Exercise brief: The result should be an exact copy of the data, free of pictures.

Provided data:
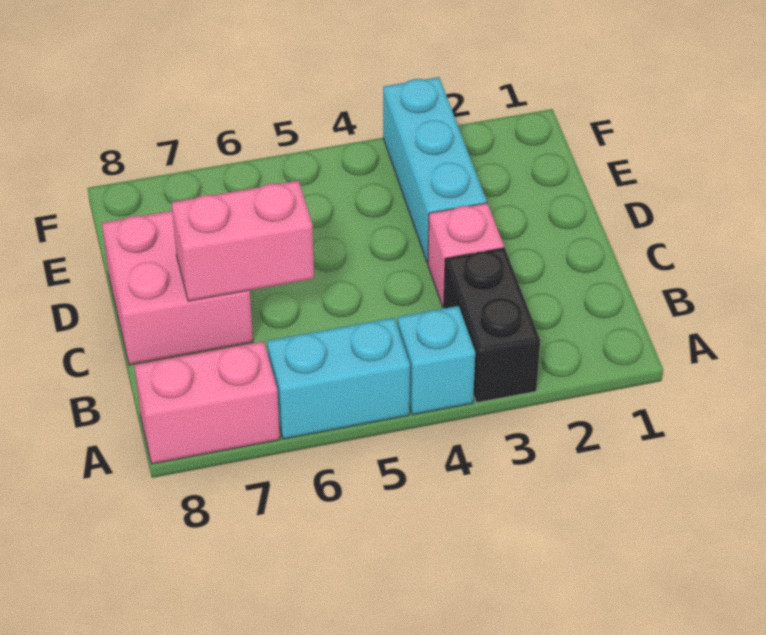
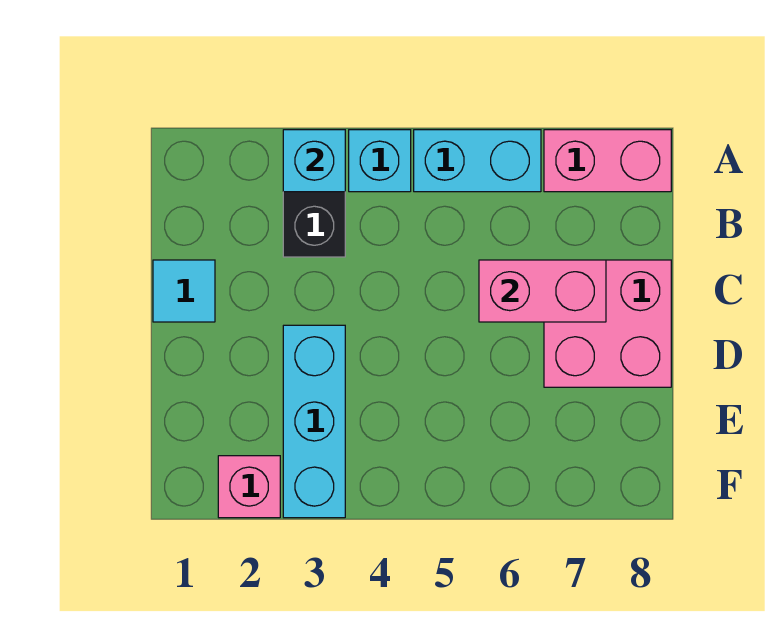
none -> cyan brick A3 level 2
none -> cyan tile C1 level 1
pink brick C3 level 1 -> pink brick F2 level 1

Solution for this exercise:
none -> cyan brick A3 level 2
none -> cyan tile C1 level 1
pink brick C3 level 1 -> pink brick F2 level 1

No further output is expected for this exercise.